WHAT IS BEING ASKED: For these records, count the lines containing the word "plus" and respond with the number alone.

RECORDS FOR PROCESSING:
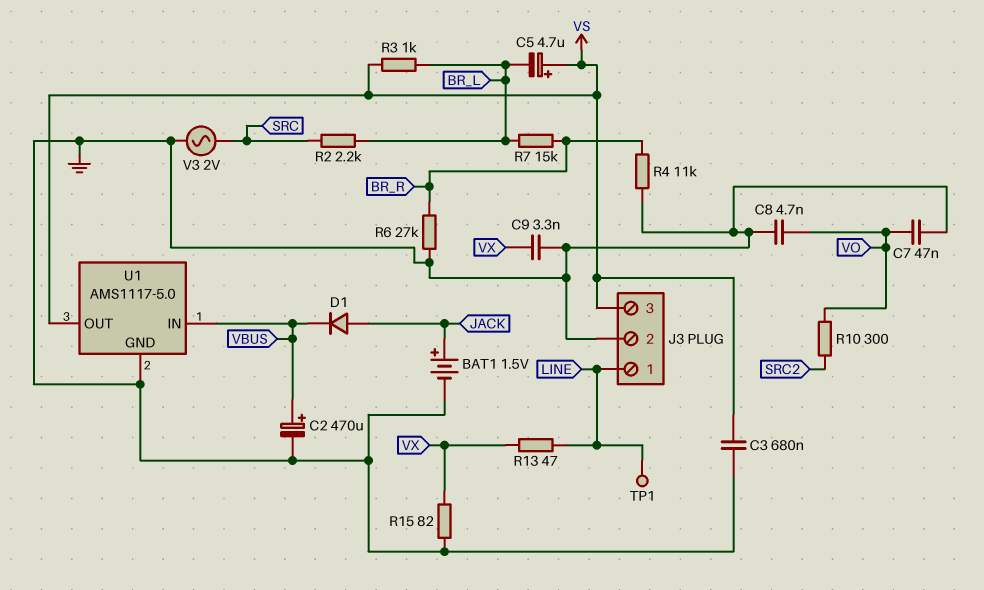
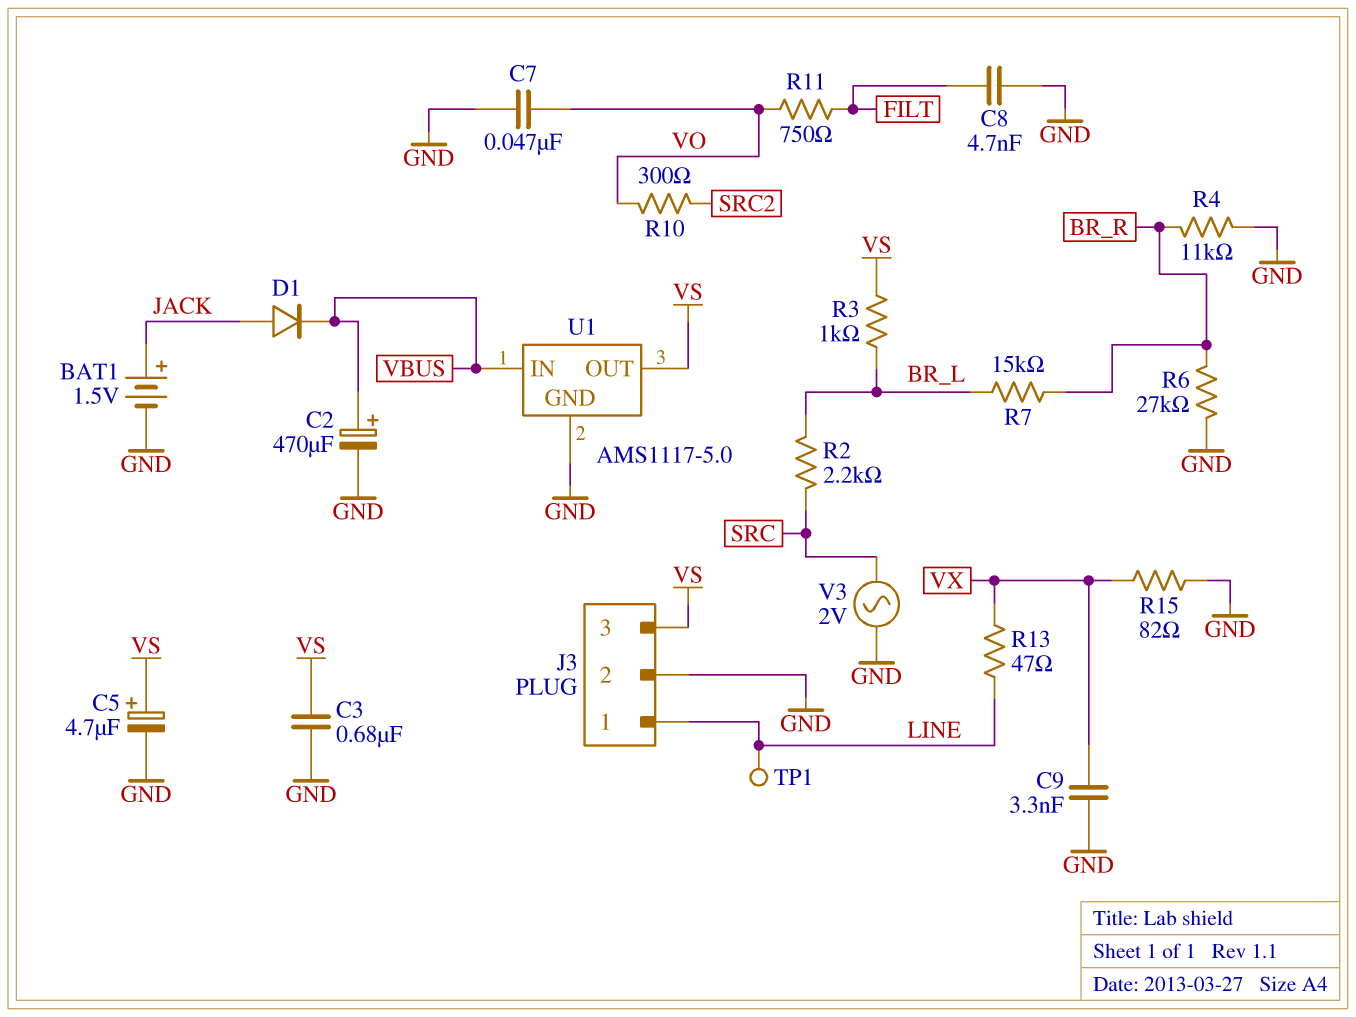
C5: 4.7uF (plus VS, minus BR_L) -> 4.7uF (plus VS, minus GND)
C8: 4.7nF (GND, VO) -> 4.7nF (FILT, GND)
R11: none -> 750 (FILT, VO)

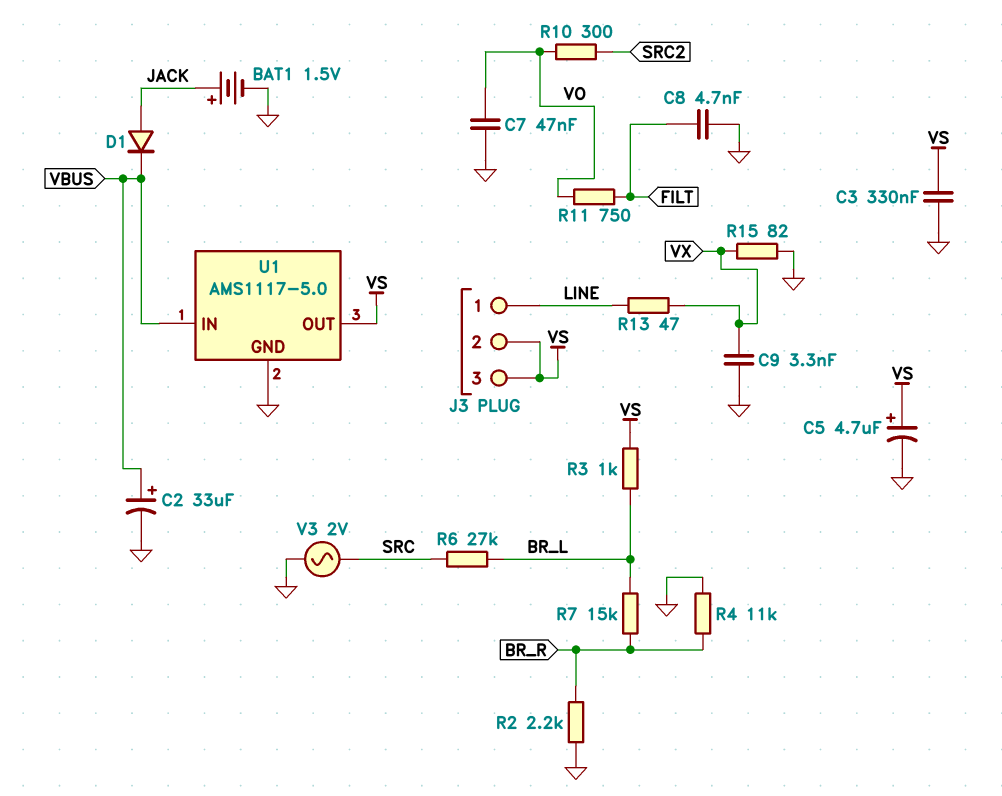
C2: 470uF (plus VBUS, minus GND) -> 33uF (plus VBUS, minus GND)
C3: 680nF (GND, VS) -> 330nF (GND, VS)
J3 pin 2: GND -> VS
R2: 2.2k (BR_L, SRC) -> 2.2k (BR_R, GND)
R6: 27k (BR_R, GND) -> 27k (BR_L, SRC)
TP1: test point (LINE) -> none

WRITTEN RESPONSE: 2